=== Section Start ===

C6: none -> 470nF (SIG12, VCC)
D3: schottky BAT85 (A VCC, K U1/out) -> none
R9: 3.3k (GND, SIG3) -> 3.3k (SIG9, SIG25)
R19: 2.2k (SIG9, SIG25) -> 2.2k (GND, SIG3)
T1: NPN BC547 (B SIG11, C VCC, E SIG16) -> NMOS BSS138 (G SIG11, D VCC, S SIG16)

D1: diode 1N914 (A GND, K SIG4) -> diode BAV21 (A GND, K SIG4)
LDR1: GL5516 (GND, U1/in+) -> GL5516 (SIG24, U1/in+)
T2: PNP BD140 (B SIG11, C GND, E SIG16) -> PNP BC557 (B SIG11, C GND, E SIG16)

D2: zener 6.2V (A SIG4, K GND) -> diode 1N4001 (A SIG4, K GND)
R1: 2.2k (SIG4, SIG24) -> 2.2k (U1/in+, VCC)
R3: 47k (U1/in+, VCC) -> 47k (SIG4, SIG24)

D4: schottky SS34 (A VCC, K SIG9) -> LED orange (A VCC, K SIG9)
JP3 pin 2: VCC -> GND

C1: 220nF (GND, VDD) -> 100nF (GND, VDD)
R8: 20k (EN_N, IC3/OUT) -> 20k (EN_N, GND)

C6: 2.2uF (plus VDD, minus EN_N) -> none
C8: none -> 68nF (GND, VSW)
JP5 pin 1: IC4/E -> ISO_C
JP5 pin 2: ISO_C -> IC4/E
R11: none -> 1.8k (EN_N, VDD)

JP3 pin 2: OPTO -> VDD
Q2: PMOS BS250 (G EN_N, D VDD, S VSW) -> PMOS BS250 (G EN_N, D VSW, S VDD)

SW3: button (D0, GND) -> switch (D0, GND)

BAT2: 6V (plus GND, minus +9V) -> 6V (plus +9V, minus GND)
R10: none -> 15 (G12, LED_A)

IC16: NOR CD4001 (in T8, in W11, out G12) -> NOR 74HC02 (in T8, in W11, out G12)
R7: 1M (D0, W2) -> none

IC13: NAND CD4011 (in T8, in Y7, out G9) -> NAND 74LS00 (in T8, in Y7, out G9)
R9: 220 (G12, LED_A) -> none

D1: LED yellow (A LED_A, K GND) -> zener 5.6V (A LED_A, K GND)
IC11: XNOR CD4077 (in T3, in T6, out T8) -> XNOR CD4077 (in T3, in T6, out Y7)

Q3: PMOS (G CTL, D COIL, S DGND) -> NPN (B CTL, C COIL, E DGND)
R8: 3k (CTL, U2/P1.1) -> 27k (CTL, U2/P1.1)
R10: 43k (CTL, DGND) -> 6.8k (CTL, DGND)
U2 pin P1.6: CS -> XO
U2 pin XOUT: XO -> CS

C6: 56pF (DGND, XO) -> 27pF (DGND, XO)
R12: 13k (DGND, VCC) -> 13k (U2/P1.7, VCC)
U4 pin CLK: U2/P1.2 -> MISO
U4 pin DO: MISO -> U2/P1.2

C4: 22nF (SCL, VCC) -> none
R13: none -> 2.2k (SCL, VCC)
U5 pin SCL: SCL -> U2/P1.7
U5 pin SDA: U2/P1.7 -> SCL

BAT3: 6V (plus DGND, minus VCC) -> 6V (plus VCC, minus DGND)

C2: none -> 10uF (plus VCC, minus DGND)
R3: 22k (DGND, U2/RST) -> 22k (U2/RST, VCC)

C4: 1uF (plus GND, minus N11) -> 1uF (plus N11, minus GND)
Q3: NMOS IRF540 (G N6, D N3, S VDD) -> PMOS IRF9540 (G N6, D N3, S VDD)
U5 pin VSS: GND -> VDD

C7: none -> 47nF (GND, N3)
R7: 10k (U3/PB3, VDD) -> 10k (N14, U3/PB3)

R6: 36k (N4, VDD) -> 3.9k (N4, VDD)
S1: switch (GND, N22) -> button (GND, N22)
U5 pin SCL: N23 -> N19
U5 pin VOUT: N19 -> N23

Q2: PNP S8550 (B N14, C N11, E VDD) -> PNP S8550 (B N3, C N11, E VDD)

=== Section End ===

- [EXERCISE OBJECTIVE] Would you please repeat exactly the lines above, starting at the line with "R11: none -> 1.8k (EN_N, VDD)" and stopping at the line with "IC16: NOR CD4001", both included?

- [RESULT OF THE EXERCISE]
R11: none -> 1.8k (EN_N, VDD)

JP3 pin 2: OPTO -> VDD
Q2: PMOS BS250 (G EN_N, D VDD, S VSW) -> PMOS BS250 (G EN_N, D VSW, S VDD)

SW3: button (D0, GND) -> switch (D0, GND)

BAT2: 6V (plus GND, minus +9V) -> 6V (plus +9V, minus GND)
R10: none -> 15 (G12, LED_A)

IC16: NOR CD4001 (in T8, in W11, out G12) -> NOR 74HC02 (in T8, in W11, out G12)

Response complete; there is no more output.